- _TASK ITEM_
In the copy, include every entry exactly but none of the images.
--- RECORDED INFORMATION Enclosed Below ---
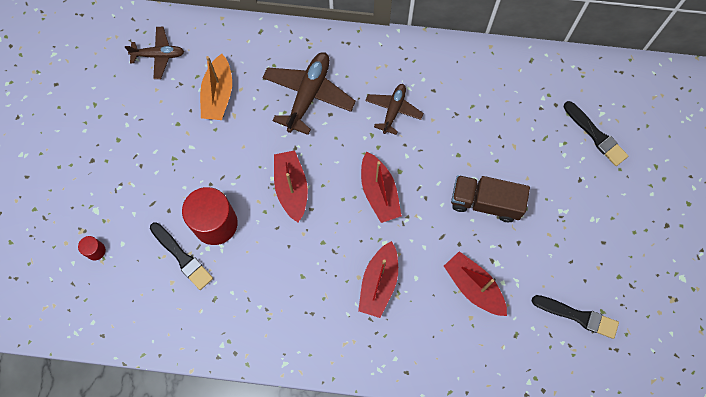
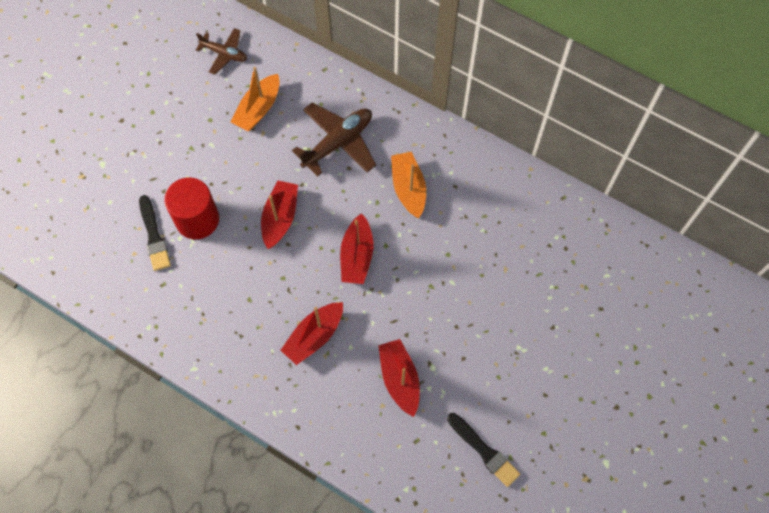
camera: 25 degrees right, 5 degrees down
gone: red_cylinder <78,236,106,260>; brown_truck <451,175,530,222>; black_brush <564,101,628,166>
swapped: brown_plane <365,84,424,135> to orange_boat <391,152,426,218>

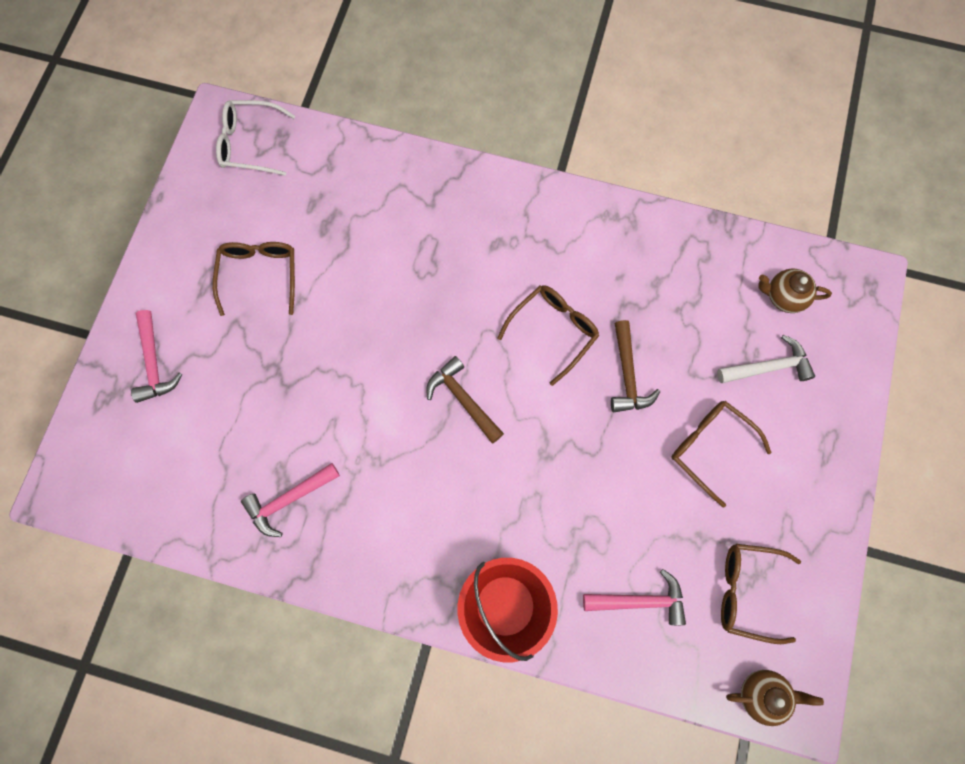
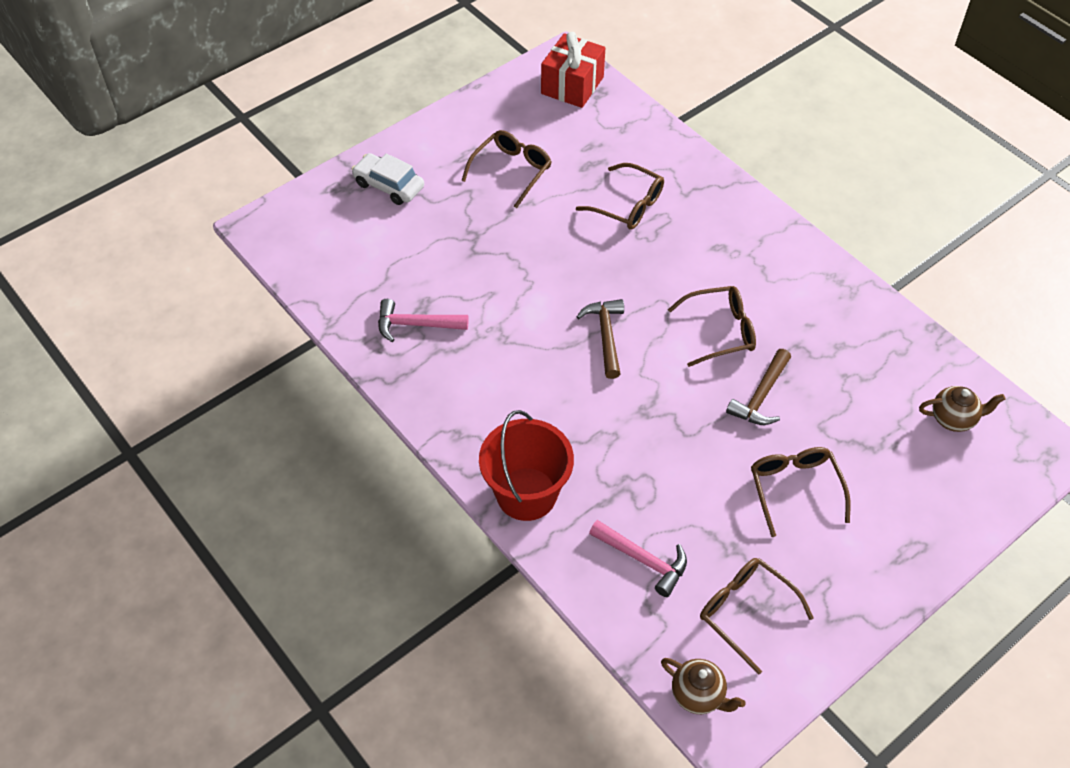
camera: 35 degrees right, 20 degrees down
gone: white_hammer <717,335,815,383>
new: brown_glasses <576,163,664,230>
swapped: pink_hammer <131,310,183,403> to white_car <352,153,424,205>; white_glasses <216,100,295,176> to red_gift <541,32,605,108>
rotated: brown_teapot <758,269,832,313> = <919,386,1005,432> 135 degrees clockwise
--- End of Enclosed RECORDED INFORMATION ---
- _ANSWER SECTION_
camera: 25 degrees right, 5 degrees down
gone: red_cylinder <78,236,106,260>; brown_truck <451,175,530,222>; black_brush <564,101,628,166>
swapped: brown_plane <365,84,424,135> to orange_boat <391,152,426,218>

camera: 35 degrees right, 20 degrees down
gone: white_hammer <717,335,815,383>
new: brown_glasses <576,163,664,230>
swapped: pink_hammer <131,310,183,403> to white_car <352,153,424,205>; white_glasses <216,100,295,176> to red_gift <541,32,605,108>
rotated: brown_teapot <758,269,832,313> = <919,386,1005,432> 135 degrees clockwise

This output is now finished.